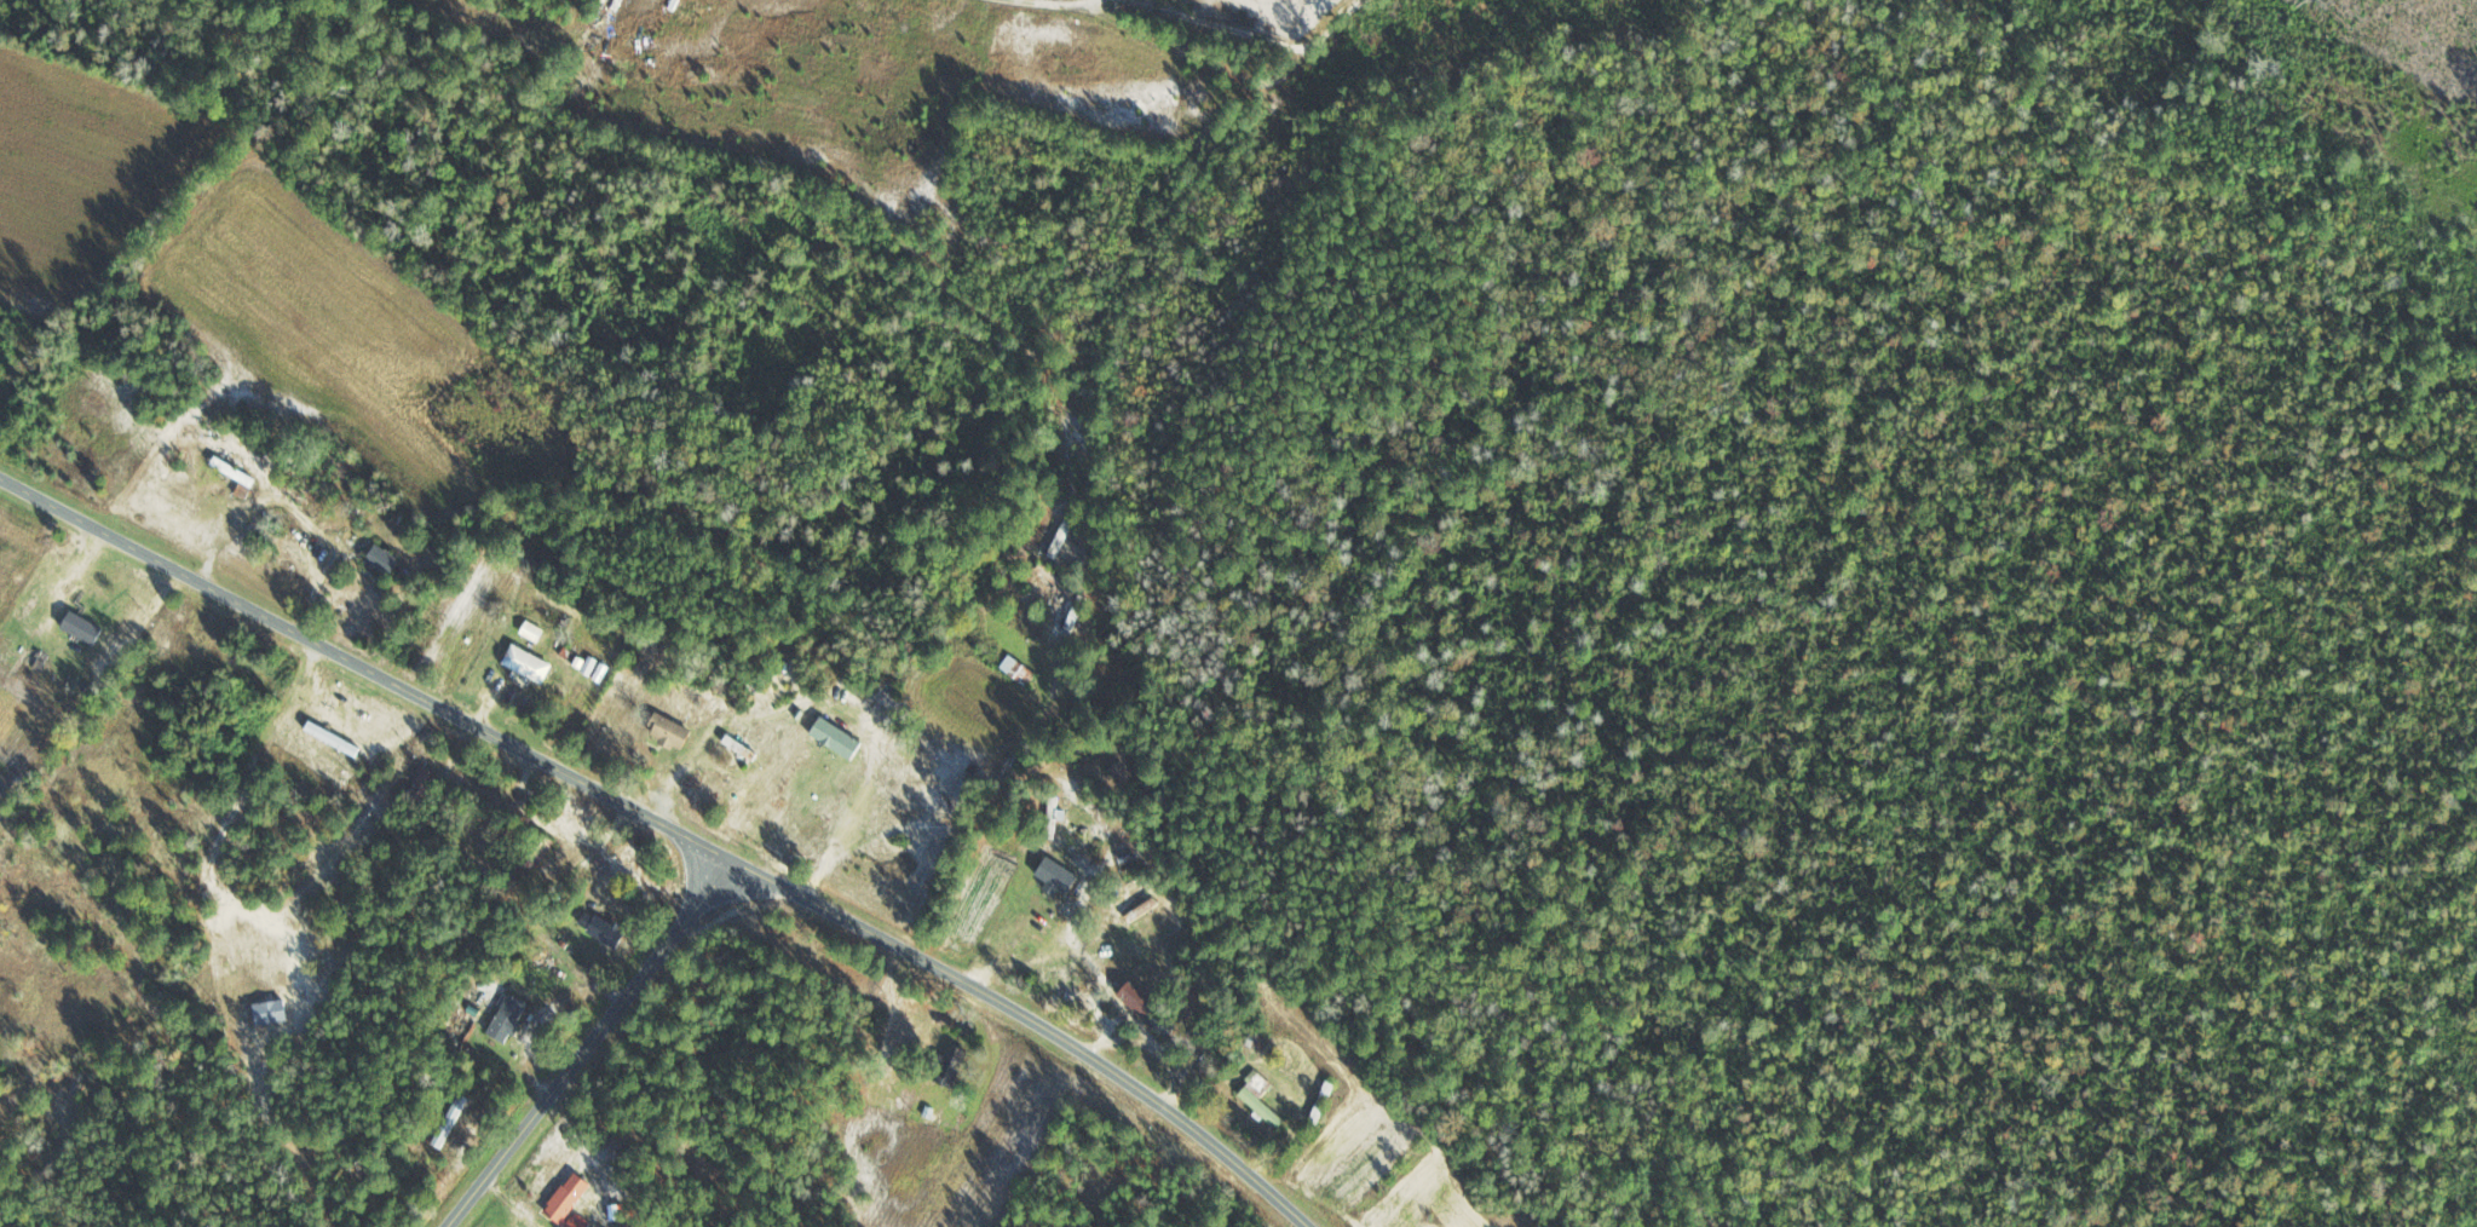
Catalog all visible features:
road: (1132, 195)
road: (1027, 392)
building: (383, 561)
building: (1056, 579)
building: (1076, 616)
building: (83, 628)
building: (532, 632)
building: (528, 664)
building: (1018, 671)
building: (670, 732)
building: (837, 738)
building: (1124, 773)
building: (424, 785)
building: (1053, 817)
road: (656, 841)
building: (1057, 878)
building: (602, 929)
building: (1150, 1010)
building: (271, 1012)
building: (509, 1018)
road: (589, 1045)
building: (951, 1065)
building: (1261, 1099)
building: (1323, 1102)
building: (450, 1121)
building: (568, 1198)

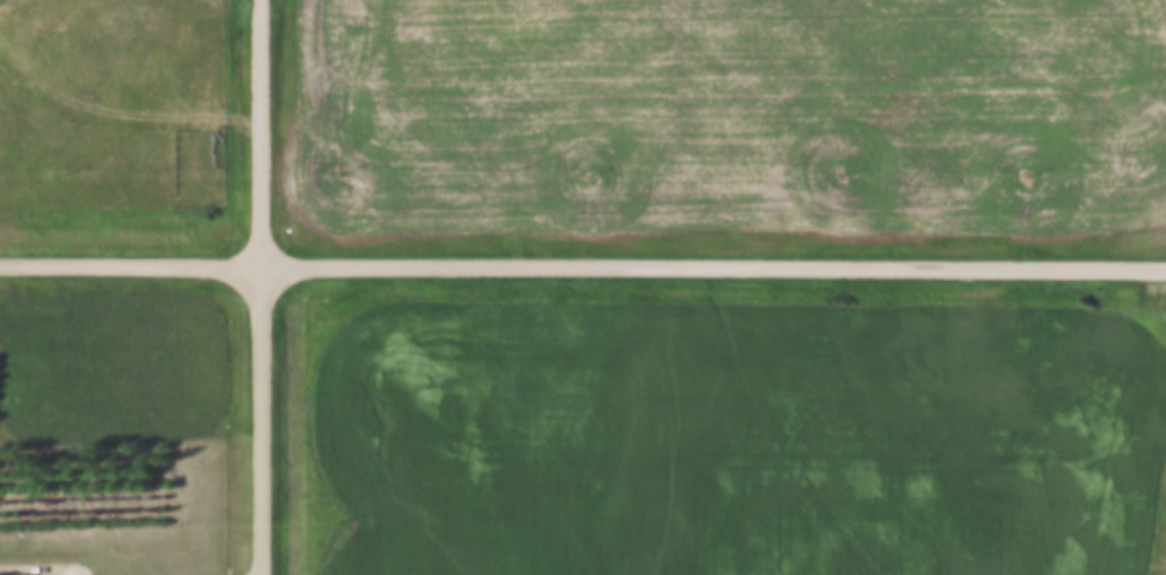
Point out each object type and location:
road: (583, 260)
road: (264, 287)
________________________
• Assigned task
Each record must be quoted in full and exactly. Do not include the pictures.

• Solved problem
Catalog all visible features:
road: (1132, 195)
road: (1027, 392)
building: (383, 561)
building: (1056, 579)
building: (1076, 616)
building: (83, 628)
building: (532, 632)
building: (528, 664)
building: (1018, 671)
building: (670, 732)
building: (837, 738)
building: (1124, 773)
building: (424, 785)
building: (1053, 817)
road: (656, 841)
building: (1057, 878)
building: (602, 929)
building: (1150, 1010)
building: (271, 1012)
building: (509, 1018)
road: (589, 1045)
building: (951, 1065)
building: (1261, 1099)
building: (1323, 1102)
building: (450, 1121)
building: (568, 1198)

Point out each object type and location:
road: (583, 260)
road: (264, 287)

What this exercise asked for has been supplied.